| Exercise objective |
Which lines come from the start of the records through the line that holds "(257, 185) = (242, 170): red drum -> none"? Write them out word for word.

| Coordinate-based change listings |
┄┄┄┄┄┄

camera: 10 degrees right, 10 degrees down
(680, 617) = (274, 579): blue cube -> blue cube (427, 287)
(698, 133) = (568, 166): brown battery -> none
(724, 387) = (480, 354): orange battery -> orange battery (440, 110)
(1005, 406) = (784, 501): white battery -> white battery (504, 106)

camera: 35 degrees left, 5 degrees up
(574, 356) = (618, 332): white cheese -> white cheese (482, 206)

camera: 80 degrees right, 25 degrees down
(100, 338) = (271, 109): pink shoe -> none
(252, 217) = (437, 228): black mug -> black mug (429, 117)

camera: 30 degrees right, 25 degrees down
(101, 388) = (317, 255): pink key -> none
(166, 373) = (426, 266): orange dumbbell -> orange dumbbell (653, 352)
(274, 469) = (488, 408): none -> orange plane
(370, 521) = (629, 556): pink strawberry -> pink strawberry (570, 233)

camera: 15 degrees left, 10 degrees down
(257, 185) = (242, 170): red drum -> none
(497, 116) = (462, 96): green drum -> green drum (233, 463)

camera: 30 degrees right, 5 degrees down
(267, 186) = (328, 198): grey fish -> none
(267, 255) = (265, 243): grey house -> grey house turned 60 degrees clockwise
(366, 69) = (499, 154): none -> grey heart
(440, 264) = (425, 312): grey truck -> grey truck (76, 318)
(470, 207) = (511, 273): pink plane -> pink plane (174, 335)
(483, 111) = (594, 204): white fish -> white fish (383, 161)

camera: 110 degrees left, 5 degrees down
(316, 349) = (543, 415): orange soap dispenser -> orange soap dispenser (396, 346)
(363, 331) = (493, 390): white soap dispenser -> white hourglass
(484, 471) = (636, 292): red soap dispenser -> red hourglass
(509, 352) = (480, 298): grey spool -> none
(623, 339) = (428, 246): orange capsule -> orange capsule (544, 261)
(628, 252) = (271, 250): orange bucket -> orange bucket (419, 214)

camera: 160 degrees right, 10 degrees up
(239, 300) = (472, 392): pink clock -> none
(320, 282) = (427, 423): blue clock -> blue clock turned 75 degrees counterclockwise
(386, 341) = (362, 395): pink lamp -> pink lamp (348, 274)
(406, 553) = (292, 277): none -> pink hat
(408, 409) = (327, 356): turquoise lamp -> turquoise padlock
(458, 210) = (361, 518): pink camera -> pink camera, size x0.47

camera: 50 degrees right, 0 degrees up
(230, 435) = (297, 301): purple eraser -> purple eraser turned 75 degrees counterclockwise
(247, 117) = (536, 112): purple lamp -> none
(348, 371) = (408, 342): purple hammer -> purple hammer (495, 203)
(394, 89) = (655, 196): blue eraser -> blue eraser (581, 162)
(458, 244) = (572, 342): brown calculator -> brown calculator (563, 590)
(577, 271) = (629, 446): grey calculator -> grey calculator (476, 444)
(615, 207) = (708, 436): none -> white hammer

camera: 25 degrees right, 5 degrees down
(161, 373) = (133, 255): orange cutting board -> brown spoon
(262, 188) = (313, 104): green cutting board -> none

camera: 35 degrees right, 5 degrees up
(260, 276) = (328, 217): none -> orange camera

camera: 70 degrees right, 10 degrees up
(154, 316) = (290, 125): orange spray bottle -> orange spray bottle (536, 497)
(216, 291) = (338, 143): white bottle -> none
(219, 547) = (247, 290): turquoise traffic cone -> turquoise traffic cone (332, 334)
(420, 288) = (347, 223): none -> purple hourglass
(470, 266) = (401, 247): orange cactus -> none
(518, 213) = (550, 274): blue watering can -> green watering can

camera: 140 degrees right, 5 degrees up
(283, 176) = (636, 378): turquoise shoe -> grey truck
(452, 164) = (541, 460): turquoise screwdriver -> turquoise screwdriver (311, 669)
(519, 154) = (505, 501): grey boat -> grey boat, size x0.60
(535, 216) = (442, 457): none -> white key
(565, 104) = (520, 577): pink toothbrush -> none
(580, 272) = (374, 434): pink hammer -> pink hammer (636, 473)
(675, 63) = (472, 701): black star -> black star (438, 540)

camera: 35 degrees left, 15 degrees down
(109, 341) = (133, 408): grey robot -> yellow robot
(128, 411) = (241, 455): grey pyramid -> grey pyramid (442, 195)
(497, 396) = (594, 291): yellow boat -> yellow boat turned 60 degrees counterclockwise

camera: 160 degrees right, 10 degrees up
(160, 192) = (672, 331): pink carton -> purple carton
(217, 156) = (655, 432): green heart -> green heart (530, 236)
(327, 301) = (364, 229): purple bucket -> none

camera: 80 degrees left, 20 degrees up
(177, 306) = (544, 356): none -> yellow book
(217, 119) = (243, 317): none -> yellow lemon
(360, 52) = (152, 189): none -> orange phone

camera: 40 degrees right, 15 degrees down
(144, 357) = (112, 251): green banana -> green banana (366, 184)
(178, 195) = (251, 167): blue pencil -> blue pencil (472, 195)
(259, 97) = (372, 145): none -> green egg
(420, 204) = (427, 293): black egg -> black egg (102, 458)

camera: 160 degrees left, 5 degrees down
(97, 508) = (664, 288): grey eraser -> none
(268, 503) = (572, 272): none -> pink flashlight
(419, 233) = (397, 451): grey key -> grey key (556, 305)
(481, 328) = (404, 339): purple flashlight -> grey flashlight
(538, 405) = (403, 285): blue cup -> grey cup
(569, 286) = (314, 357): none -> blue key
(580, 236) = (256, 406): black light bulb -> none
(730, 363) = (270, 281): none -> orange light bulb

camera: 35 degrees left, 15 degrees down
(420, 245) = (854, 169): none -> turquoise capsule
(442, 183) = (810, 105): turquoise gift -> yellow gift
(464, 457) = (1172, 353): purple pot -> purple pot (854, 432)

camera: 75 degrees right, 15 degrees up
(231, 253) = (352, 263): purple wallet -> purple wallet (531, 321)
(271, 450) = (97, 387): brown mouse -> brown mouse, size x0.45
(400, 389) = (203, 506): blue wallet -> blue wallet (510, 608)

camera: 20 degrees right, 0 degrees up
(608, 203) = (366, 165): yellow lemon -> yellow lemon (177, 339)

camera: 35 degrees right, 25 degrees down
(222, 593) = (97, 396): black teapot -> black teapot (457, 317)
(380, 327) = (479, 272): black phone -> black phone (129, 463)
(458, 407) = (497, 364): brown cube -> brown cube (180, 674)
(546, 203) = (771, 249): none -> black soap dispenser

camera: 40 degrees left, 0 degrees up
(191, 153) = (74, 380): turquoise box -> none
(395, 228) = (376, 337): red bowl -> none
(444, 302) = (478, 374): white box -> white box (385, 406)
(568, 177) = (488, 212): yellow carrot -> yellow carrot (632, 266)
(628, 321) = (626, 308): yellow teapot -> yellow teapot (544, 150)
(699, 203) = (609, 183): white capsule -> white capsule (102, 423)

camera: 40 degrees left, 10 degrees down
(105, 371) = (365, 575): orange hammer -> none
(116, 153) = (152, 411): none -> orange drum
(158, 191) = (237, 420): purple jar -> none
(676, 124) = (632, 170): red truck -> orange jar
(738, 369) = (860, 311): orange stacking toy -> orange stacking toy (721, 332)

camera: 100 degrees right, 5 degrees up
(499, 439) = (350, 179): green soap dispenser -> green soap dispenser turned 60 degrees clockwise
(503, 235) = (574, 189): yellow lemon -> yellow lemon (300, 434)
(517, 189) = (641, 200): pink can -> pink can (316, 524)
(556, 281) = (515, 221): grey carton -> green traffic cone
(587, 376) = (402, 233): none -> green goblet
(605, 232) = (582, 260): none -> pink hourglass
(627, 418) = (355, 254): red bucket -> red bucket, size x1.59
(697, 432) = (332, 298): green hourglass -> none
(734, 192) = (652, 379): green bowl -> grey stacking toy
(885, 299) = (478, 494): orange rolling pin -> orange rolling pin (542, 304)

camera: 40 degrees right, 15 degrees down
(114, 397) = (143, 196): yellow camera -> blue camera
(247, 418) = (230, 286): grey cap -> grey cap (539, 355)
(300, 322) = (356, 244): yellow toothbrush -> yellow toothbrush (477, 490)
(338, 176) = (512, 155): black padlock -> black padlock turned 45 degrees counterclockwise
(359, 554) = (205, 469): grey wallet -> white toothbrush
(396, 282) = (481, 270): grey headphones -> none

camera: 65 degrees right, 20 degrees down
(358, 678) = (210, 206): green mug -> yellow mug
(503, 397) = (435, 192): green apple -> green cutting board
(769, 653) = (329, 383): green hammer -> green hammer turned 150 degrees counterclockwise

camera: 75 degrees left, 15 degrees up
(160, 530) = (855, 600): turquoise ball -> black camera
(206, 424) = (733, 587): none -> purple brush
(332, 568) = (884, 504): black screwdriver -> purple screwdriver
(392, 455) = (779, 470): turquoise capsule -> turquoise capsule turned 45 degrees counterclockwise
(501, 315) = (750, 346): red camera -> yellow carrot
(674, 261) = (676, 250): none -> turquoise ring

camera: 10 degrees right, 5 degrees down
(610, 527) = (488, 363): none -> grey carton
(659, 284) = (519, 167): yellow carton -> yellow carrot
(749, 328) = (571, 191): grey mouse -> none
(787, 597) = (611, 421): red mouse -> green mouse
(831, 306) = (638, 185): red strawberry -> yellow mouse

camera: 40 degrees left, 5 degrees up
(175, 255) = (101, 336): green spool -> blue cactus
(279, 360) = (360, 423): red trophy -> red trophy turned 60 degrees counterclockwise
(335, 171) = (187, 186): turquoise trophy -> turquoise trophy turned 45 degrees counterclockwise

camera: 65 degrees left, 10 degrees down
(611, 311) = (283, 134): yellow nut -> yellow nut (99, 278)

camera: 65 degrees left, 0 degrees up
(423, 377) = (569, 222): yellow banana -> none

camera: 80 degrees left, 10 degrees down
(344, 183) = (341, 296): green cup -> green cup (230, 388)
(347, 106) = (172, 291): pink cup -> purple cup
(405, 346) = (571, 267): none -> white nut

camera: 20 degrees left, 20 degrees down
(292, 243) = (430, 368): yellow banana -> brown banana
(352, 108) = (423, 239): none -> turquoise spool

┄┄┄┄┄┄

| Output for this exercise |
camera: 10 degrees right, 10 degrees down
(680, 617) = (274, 579): blue cube -> blue cube (427, 287)
(698, 133) = (568, 166): brown battery -> none
(724, 387) = (480, 354): orange battery -> orange battery (440, 110)
(1005, 406) = (784, 501): white battery -> white battery (504, 106)

camera: 35 degrees left, 5 degrees up
(574, 356) = (618, 332): white cheese -> white cheese (482, 206)

camera: 80 degrees right, 25 degrees down
(100, 338) = (271, 109): pink shoe -> none
(252, 217) = (437, 228): black mug -> black mug (429, 117)

camera: 30 degrees right, 25 degrees down
(101, 388) = (317, 255): pink key -> none
(166, 373) = (426, 266): orange dumbbell -> orange dumbbell (653, 352)
(274, 469) = (488, 408): none -> orange plane
(370, 521) = (629, 556): pink strawberry -> pink strawberry (570, 233)

camera: 15 degrees left, 10 degrees down
(257, 185) = (242, 170): red drum -> none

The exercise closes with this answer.